* Begin *

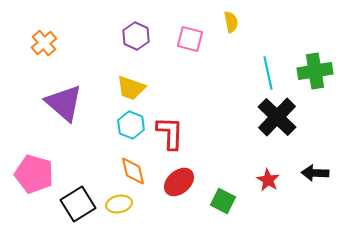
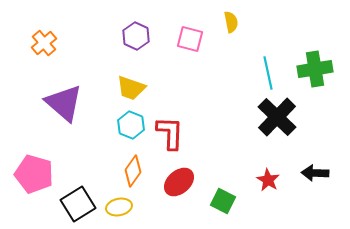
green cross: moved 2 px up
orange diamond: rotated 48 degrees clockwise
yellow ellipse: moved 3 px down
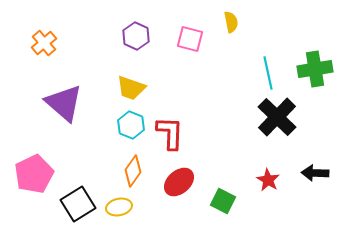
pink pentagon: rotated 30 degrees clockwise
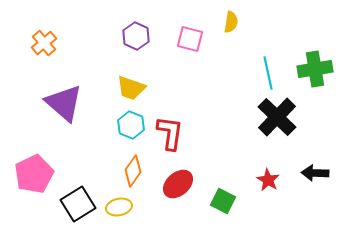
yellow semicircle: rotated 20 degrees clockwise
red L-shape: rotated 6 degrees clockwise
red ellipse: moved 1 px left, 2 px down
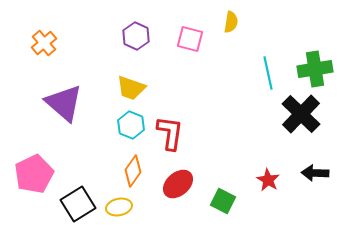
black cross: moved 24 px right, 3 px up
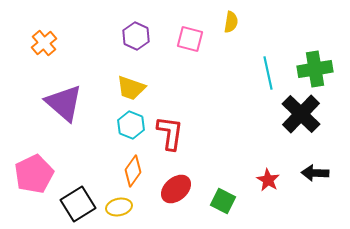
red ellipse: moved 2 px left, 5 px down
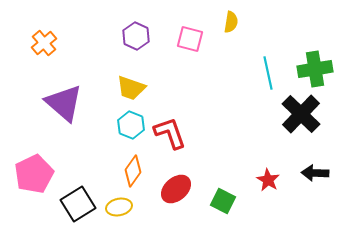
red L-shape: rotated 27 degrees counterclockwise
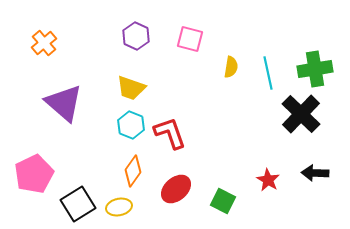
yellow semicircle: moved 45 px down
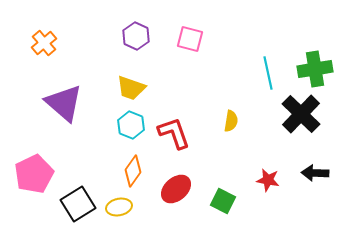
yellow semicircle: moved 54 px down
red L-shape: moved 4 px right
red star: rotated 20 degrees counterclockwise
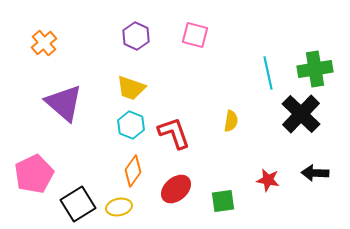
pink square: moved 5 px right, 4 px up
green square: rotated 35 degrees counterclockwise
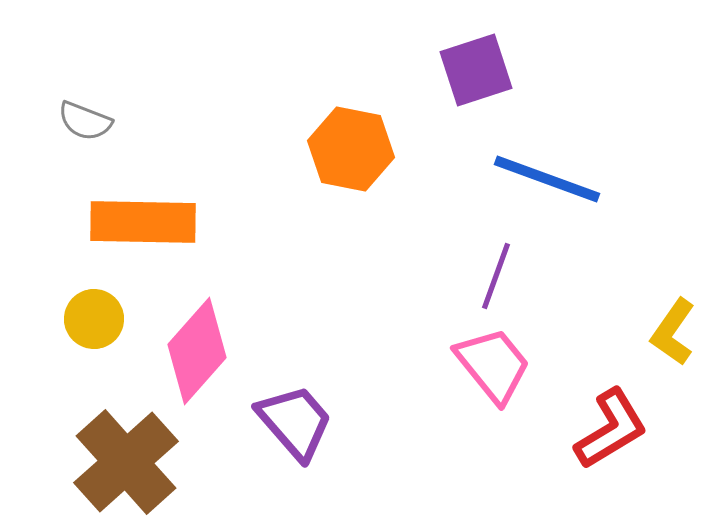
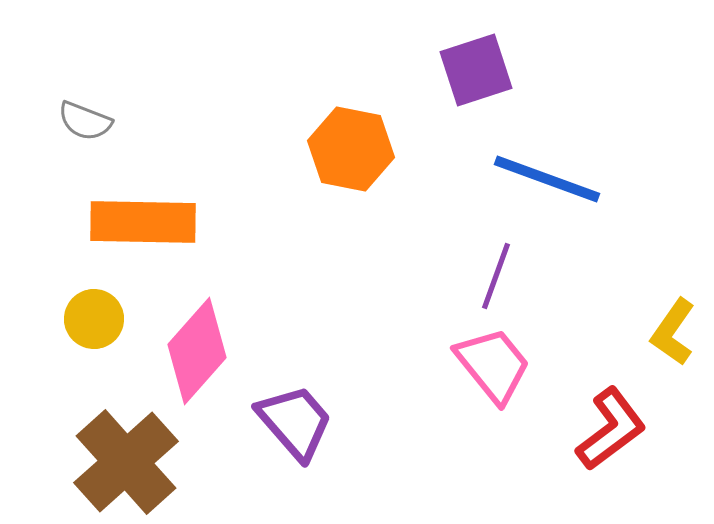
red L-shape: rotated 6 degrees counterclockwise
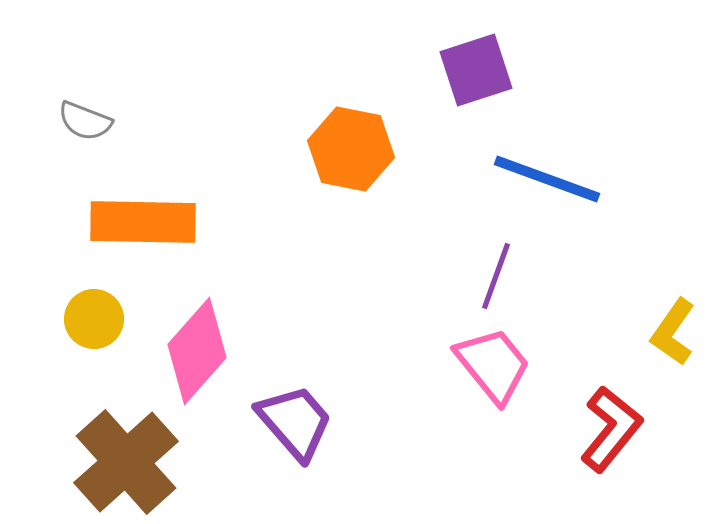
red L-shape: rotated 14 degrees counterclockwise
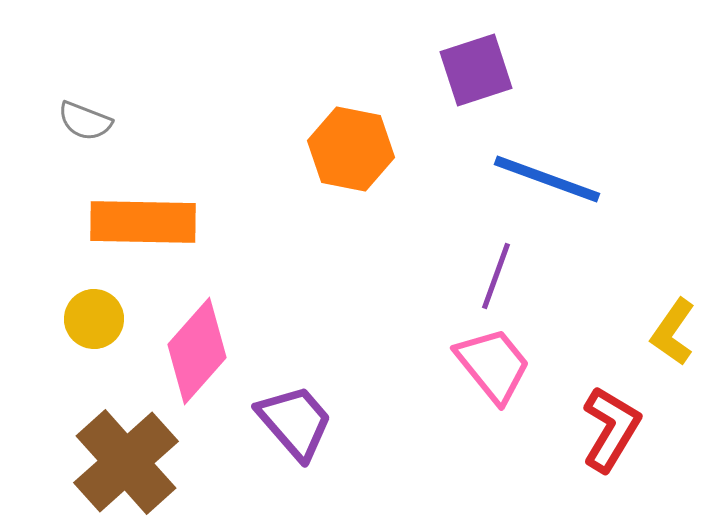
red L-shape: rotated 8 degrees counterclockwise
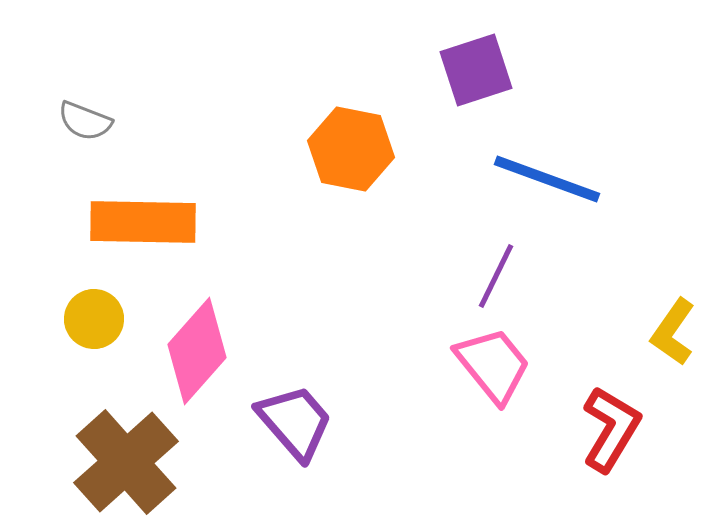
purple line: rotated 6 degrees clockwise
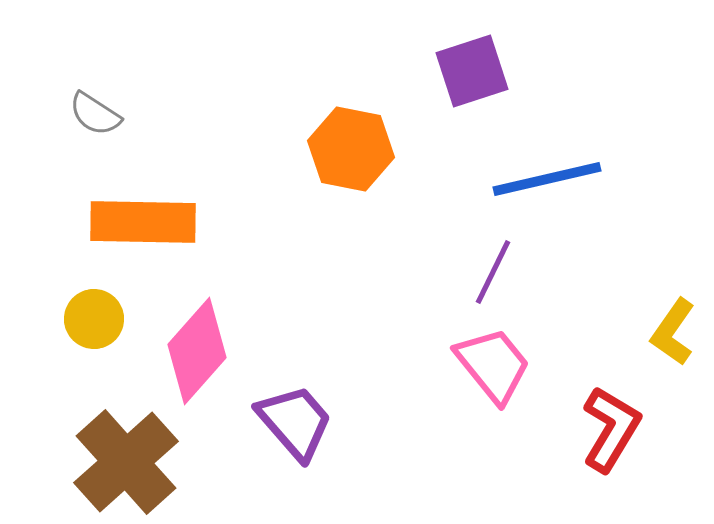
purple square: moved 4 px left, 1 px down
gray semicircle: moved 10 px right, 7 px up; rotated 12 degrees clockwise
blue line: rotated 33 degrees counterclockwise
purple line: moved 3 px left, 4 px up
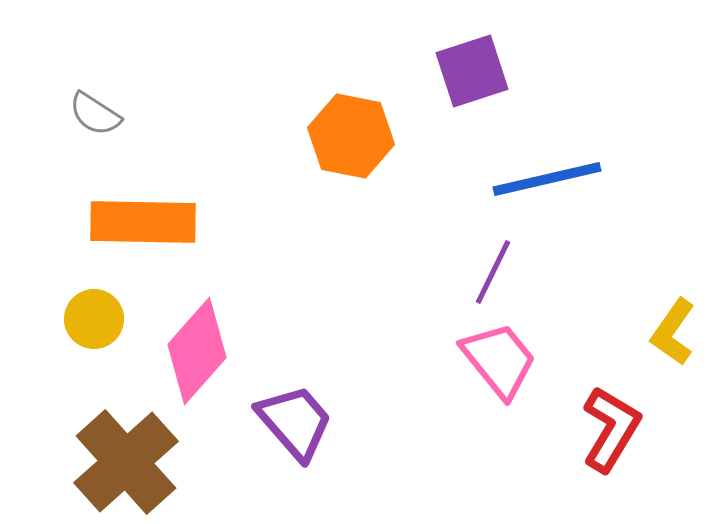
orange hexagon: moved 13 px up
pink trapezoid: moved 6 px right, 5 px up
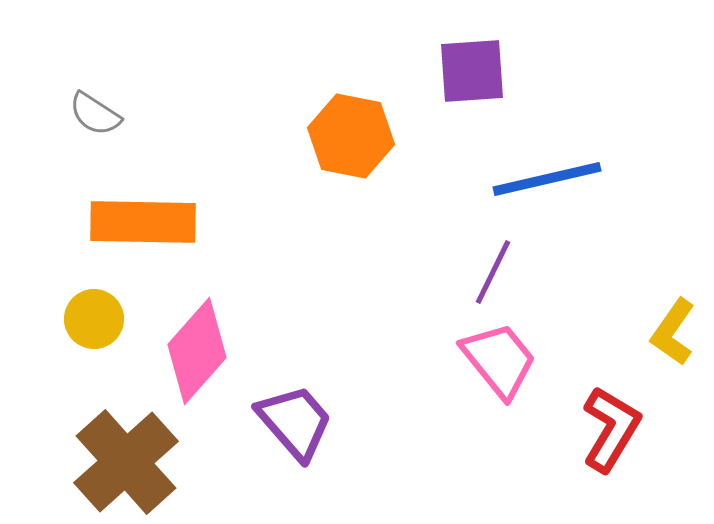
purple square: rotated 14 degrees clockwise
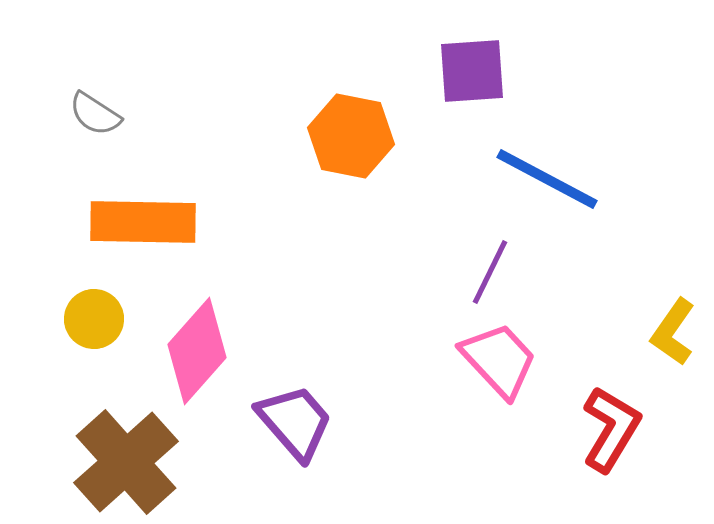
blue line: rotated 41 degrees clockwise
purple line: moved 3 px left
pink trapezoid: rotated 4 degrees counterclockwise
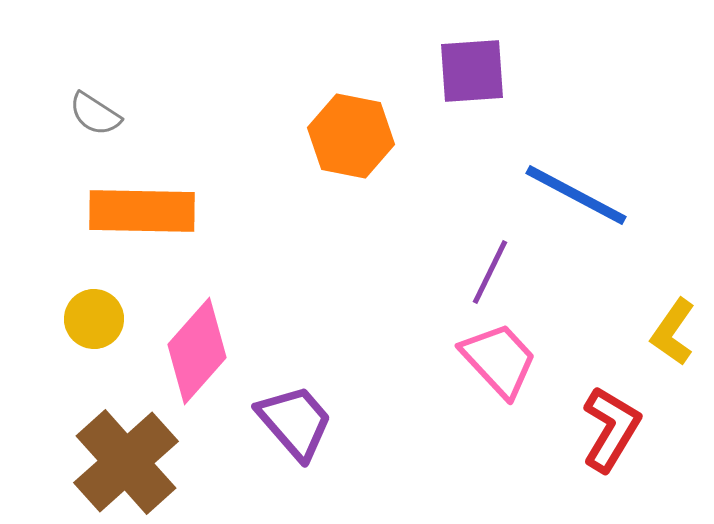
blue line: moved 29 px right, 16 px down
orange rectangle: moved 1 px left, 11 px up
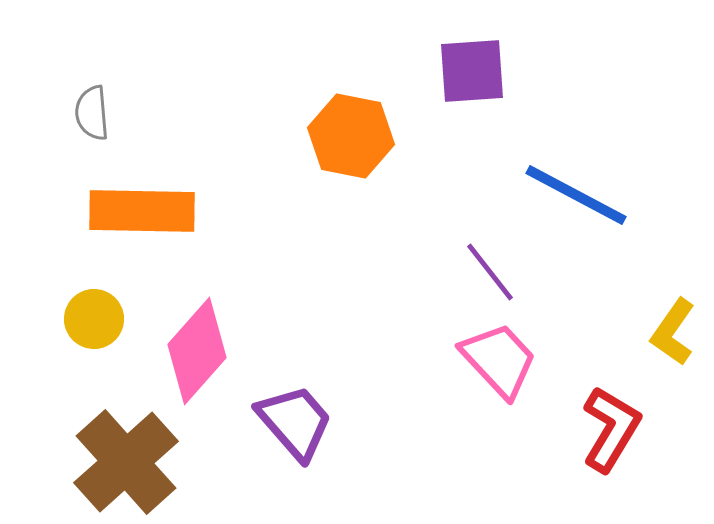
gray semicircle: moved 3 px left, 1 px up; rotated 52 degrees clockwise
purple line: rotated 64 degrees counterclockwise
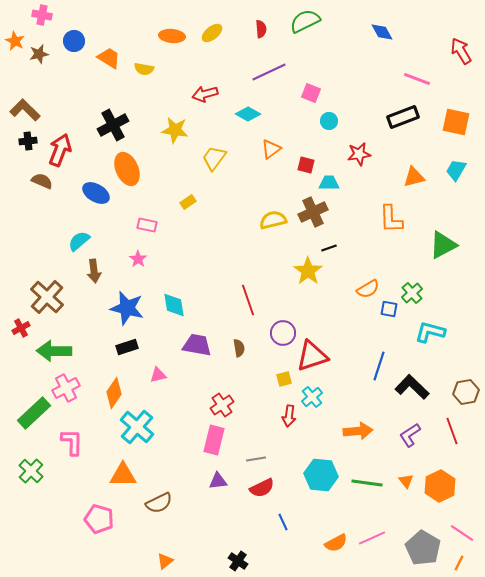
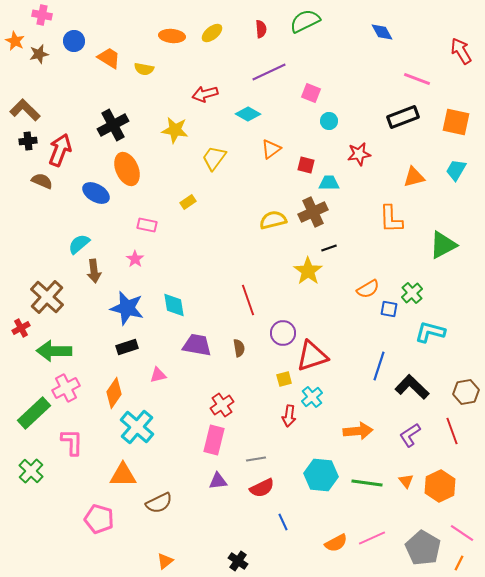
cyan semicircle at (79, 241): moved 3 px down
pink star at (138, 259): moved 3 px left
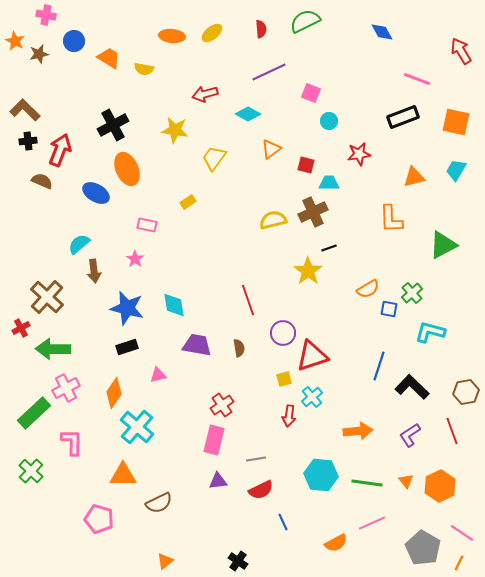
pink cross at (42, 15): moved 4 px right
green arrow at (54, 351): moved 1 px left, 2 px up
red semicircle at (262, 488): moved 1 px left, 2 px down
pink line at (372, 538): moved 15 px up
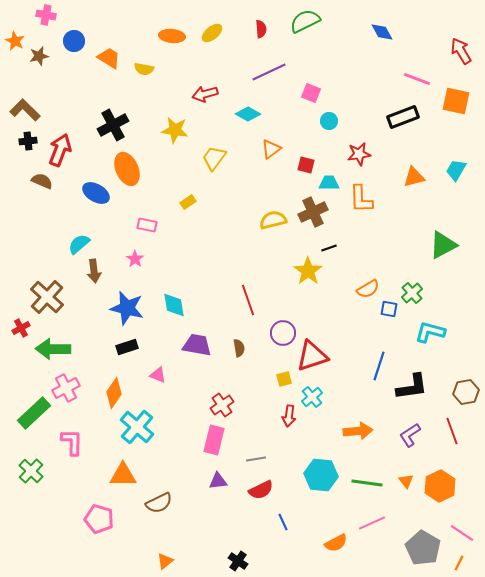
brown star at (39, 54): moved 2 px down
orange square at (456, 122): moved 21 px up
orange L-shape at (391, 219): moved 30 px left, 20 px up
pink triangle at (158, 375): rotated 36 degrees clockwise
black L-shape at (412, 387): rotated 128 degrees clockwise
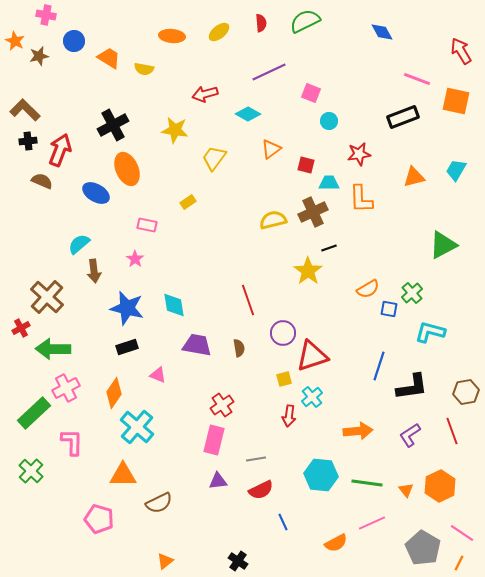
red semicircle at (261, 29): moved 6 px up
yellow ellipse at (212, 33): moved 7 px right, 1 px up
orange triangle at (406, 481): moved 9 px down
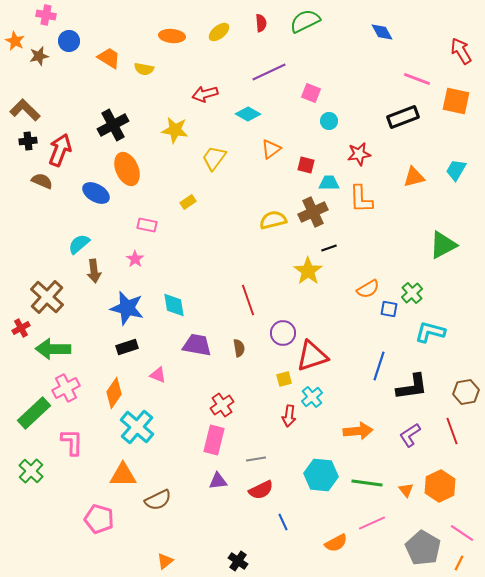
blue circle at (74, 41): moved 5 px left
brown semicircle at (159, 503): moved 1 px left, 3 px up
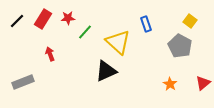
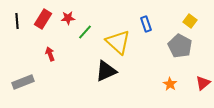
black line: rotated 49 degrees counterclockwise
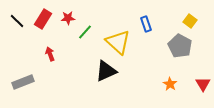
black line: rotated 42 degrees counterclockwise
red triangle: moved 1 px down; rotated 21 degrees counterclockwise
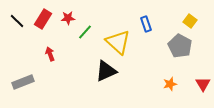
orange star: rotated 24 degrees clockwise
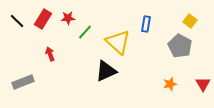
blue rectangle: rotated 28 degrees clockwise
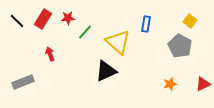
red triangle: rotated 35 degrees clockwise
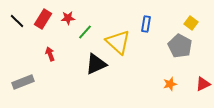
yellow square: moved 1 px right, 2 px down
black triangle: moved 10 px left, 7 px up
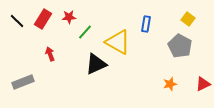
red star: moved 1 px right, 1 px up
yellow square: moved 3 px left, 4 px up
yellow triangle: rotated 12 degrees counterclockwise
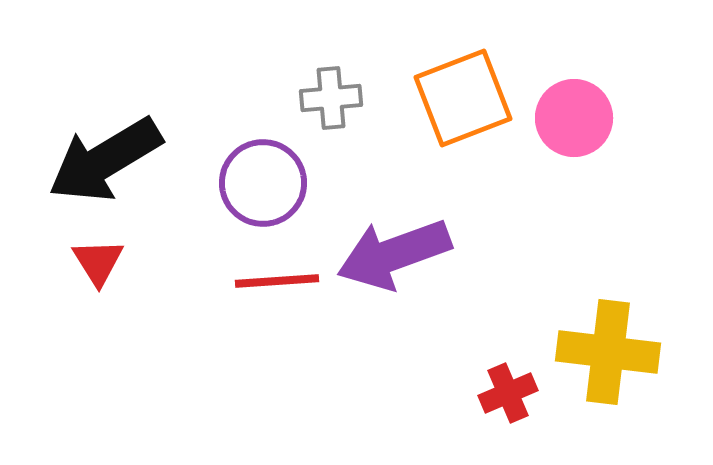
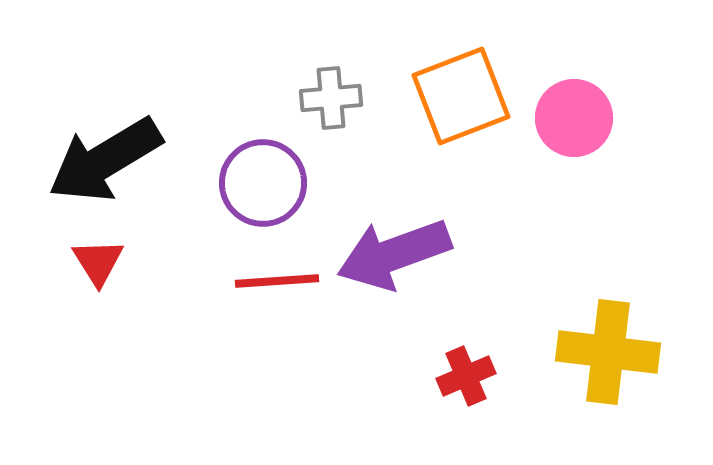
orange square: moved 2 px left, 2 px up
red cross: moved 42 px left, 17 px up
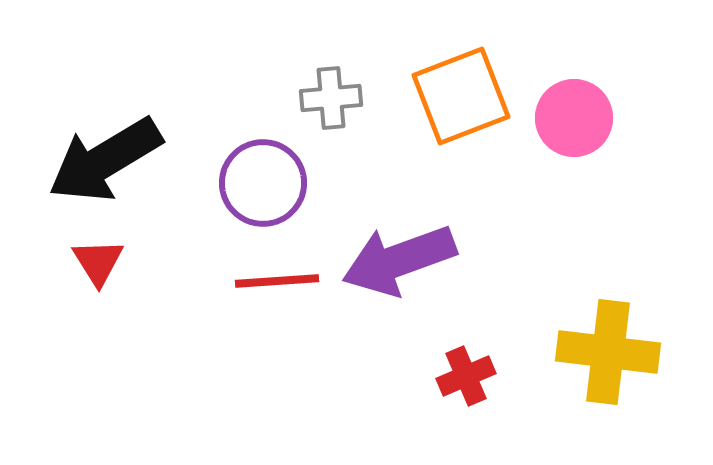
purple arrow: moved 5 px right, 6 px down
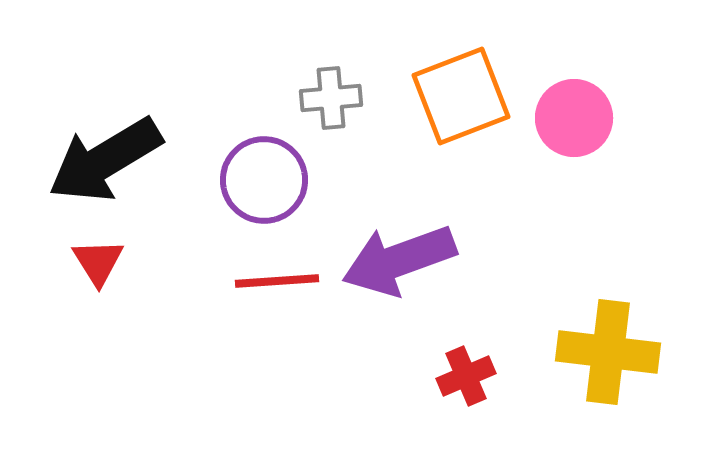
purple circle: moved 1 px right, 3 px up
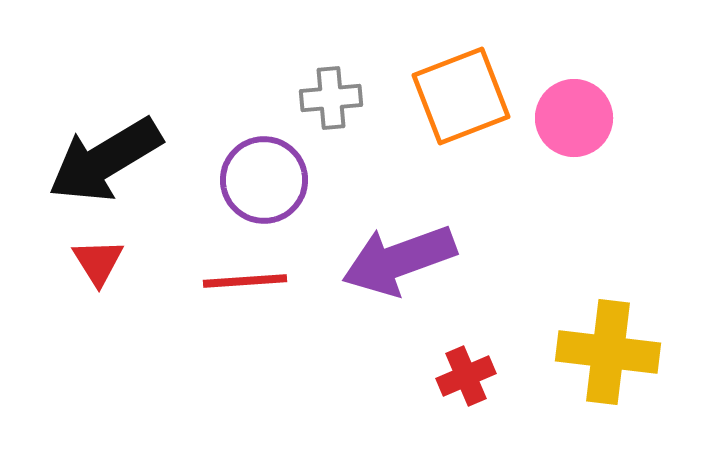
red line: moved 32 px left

* End *

_Goal_: Reproduce word for word the entries from the line containing "red triangle: rotated 35 degrees clockwise" through the last line, including both ends. Leave the pictures out.

_Task solution_:
red triangle: rotated 35 degrees clockwise
yellow square: moved 1 px right, 2 px down
black triangle: moved 10 px left, 7 px up
red star: moved 1 px right, 1 px up
yellow square: moved 3 px left, 4 px up
yellow triangle: rotated 12 degrees counterclockwise
orange square: moved 2 px left, 2 px up
red cross: moved 42 px left, 17 px up
purple arrow: moved 5 px right, 6 px down
purple circle: moved 1 px right, 3 px up
red line: moved 32 px left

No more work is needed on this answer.